- _What the task asks_:
Nothing but the lines from the one containing "AUDIO pin GND: GND -> VIN" through the end of the data should be retyped, exactly as they stand, and pictures should not be retyped.

- _Dataset records_:
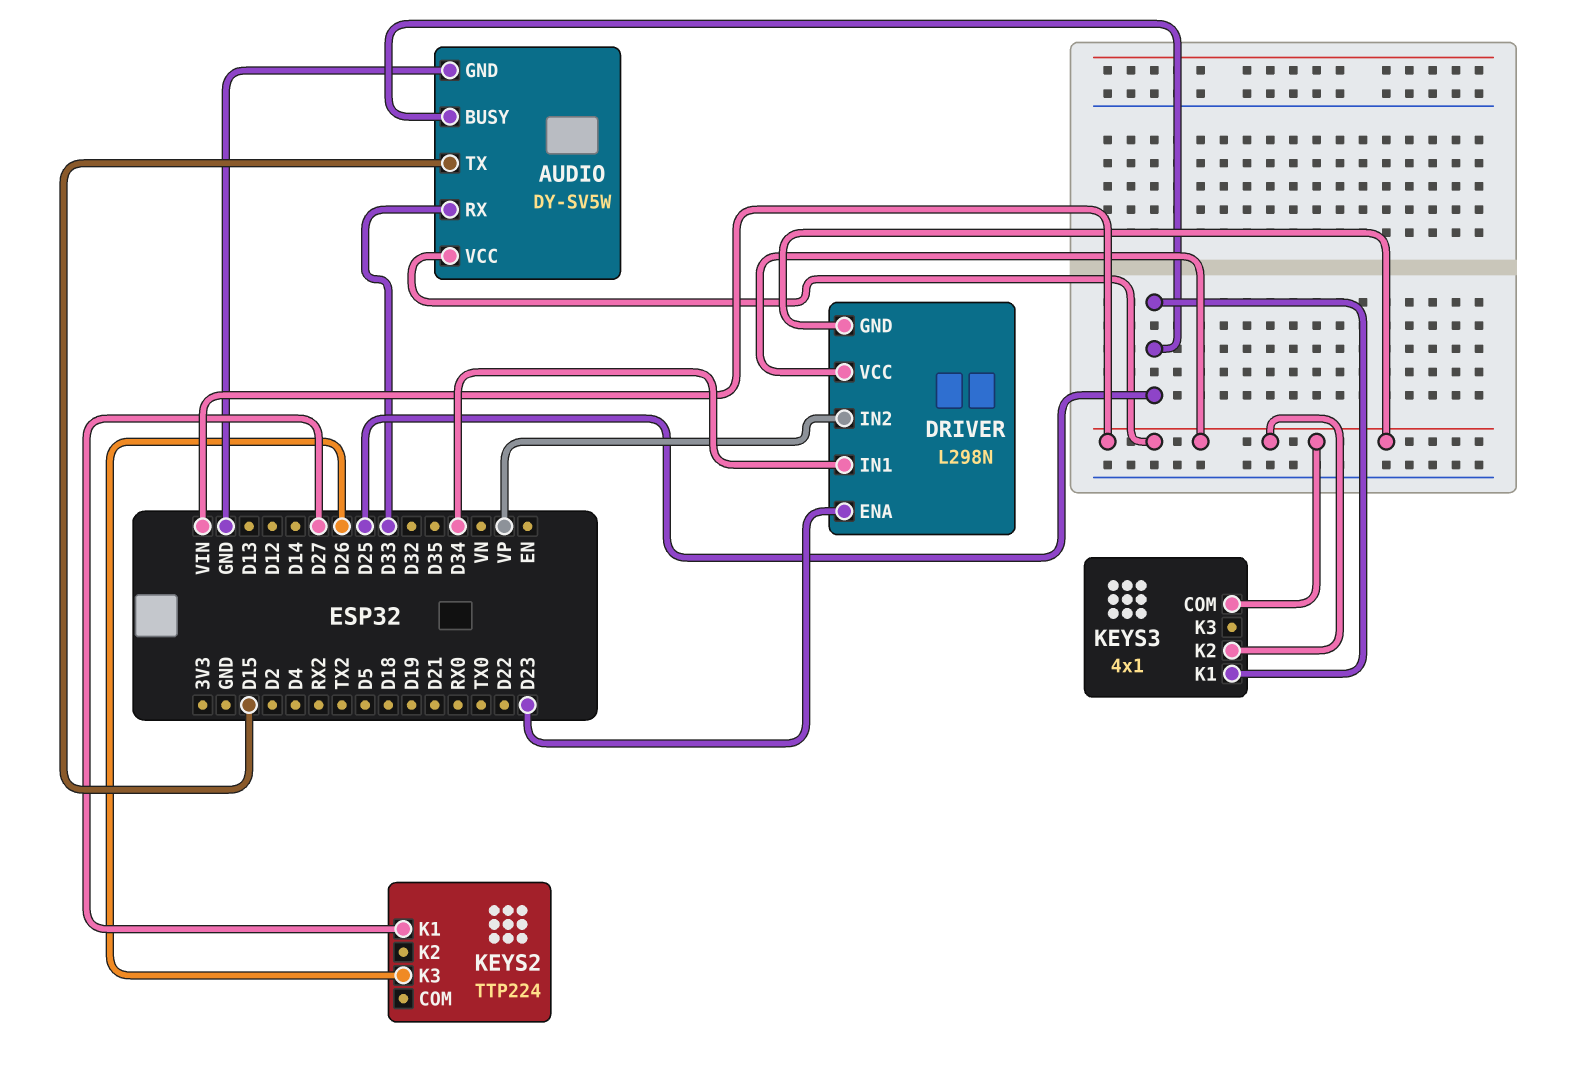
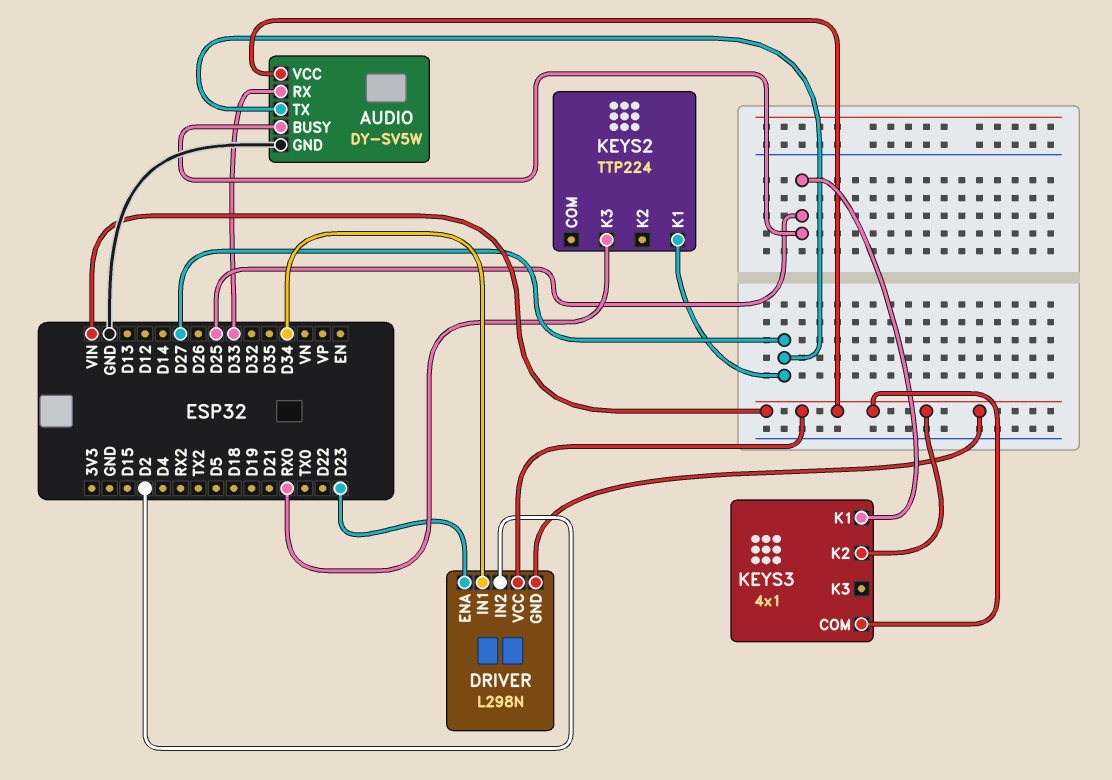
AUDIO pin TX: D15 -> D27
DRIVER pin IN2: VP -> D2
KEYS2 pin K3: D26 -> RX0

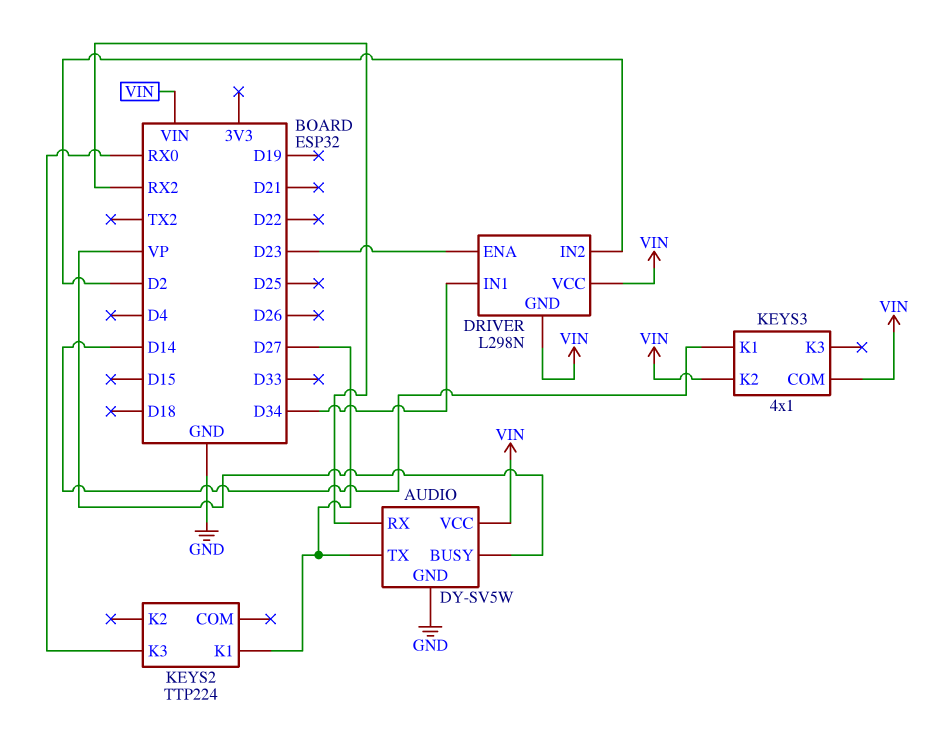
AUDIO pin BUSY: D25 -> VP
AUDIO pin RX: D33 -> RX2
KEYS3 pin K1: D25 -> D14

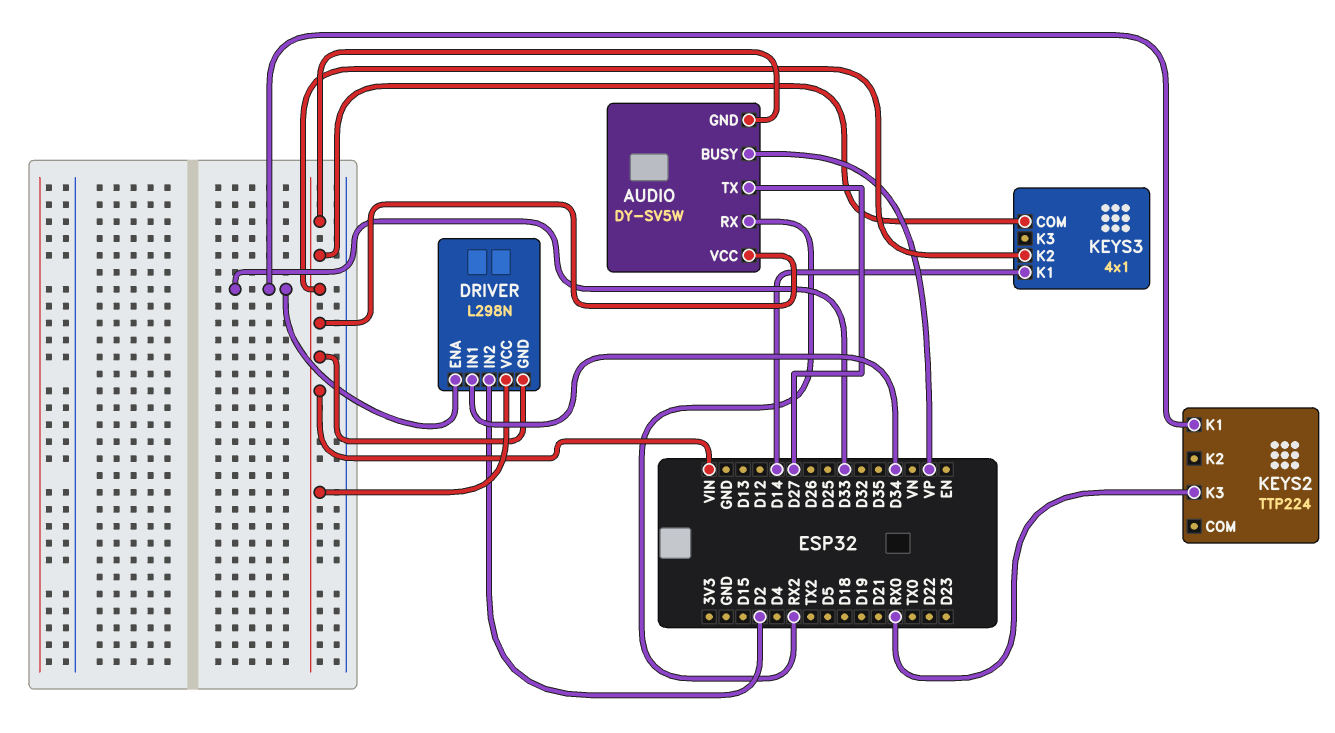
AUDIO pin GND: GND -> VIN
DRIVER pin ENA: D23 -> D33
KEYS2 pin K1: D27 -> D33

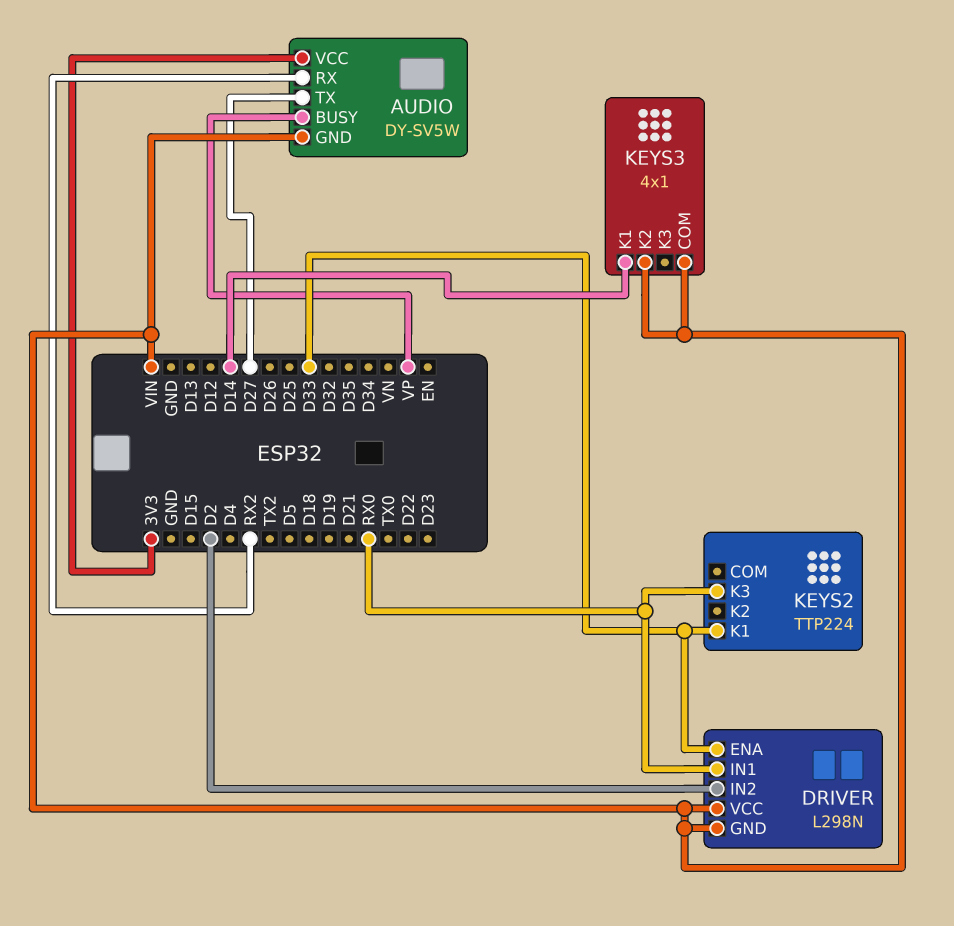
AUDIO pin VCC: VIN -> 3V3
DRIVER pin IN1: D34 -> RX0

- _Reply to the exercise_:
AUDIO pin GND: GND -> VIN
DRIVER pin ENA: D23 -> D33
KEYS2 pin K1: D27 -> D33

AUDIO pin VCC: VIN -> 3V3
DRIVER pin IN1: D34 -> RX0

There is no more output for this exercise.